Records

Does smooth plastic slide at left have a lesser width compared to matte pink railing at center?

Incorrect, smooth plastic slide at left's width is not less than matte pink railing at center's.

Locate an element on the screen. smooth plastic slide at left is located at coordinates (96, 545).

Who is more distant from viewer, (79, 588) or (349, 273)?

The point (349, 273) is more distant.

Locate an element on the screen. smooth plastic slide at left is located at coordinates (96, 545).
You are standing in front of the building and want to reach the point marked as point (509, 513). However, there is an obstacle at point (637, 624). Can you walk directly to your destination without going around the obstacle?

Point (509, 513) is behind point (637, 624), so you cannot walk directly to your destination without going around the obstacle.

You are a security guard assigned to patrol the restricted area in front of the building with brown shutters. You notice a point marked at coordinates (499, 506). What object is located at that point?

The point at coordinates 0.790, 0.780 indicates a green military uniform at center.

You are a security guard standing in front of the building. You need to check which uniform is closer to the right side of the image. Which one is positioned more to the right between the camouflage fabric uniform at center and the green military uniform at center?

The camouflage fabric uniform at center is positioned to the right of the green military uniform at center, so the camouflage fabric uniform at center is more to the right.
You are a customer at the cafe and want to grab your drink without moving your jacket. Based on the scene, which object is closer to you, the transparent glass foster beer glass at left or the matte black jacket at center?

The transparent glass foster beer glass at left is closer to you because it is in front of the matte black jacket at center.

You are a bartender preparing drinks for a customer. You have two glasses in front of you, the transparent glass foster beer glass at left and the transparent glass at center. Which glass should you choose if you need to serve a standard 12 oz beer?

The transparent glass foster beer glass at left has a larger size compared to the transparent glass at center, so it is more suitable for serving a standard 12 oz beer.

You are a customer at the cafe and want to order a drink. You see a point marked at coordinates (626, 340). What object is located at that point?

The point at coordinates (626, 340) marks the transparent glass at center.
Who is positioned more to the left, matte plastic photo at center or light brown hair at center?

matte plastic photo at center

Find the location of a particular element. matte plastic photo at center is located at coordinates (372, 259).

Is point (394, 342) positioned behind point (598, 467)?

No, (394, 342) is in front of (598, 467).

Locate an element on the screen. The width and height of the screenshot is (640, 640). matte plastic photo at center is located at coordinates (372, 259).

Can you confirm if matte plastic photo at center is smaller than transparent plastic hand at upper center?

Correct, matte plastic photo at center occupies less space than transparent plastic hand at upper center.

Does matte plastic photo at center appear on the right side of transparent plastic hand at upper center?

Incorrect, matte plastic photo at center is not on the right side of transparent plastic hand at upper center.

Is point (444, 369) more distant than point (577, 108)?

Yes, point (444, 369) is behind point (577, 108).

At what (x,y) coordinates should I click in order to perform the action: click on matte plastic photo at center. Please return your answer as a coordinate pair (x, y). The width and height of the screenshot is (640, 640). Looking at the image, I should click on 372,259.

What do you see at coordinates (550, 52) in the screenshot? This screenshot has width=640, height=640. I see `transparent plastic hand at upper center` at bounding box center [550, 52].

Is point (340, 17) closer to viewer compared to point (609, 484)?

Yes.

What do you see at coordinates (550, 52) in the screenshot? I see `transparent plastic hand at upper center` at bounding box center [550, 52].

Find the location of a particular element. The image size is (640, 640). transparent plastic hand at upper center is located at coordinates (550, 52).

The task
Extract every line of the data that contains the word "size".

Result below
The transparent glass foster beer glass at left has a larger size compared to the transparent glass at center, so it is more suitable for serving a standard 12 oz beer.
Find the location of a particular element. The image size is (640, 640). transparent plastic hand at upper center is located at coordinates (550, 52).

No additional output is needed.